START Recorded data
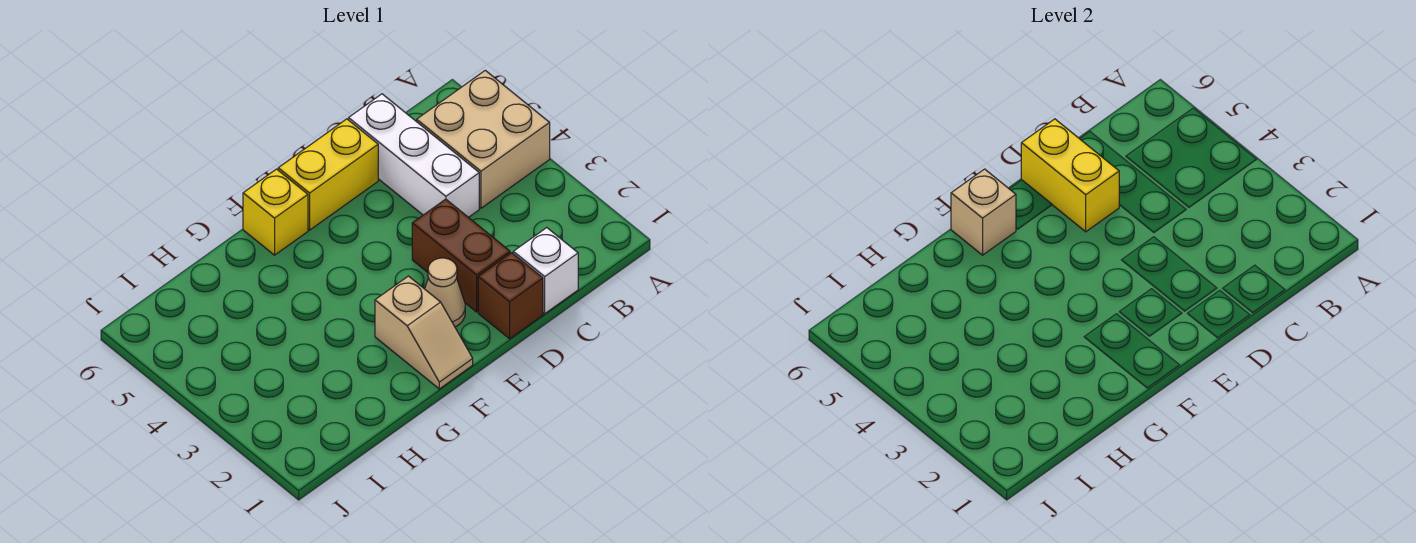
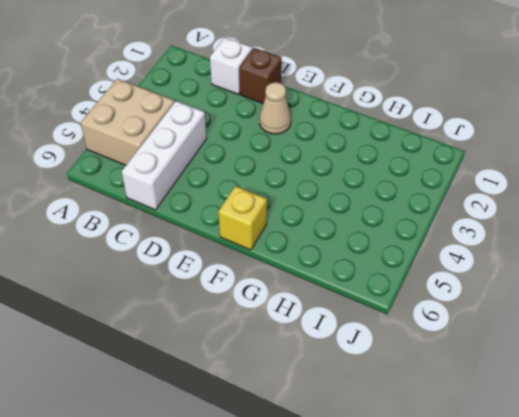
none -> brown brick D2:D3 level 1
none -> yellow brick D6:E6 level 1

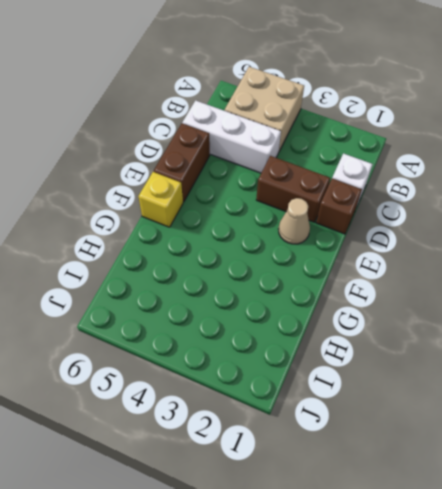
brown brick D6:E6 level 1 -> yellow brick D6:E6 level 1
none -> tan slope F1:F2 level 1 top 2
none -> yellow brick D5:D6 level 2

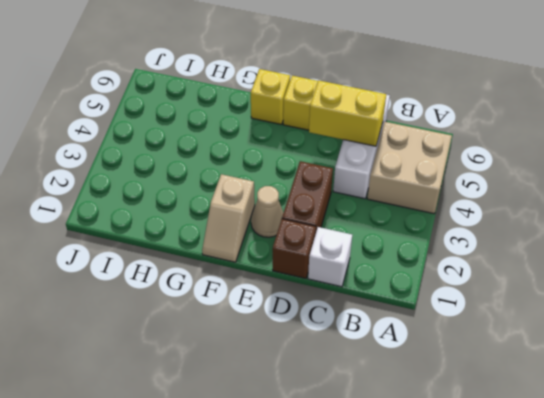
yellow brick C5:D5 level 2 -> yellow brick D5:D6 level 2
none -> tan brick F6 level 2

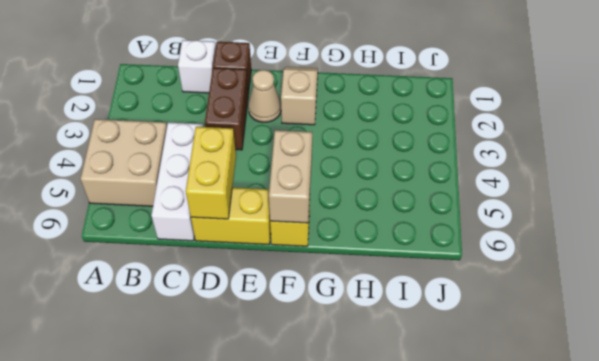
tan brick F5:F6 level 2 -> tan brick F6 level 2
END Recorded data
Task instructions: What you return should match the records line for line, minus the pictures.

Exercise result:
none -> brown brick D2:D3 level 1
none -> yellow brick D6:E6 level 1

brown brick D6:E6 level 1 -> yellow brick D6:E6 level 1
none -> tan slope F1:F2 level 1 top 2
none -> yellow brick D5:D6 level 2

yellow brick C5:D5 level 2 -> yellow brick D5:D6 level 2
none -> tan brick F6 level 2

tan brick F5:F6 level 2 -> tan brick F6 level 2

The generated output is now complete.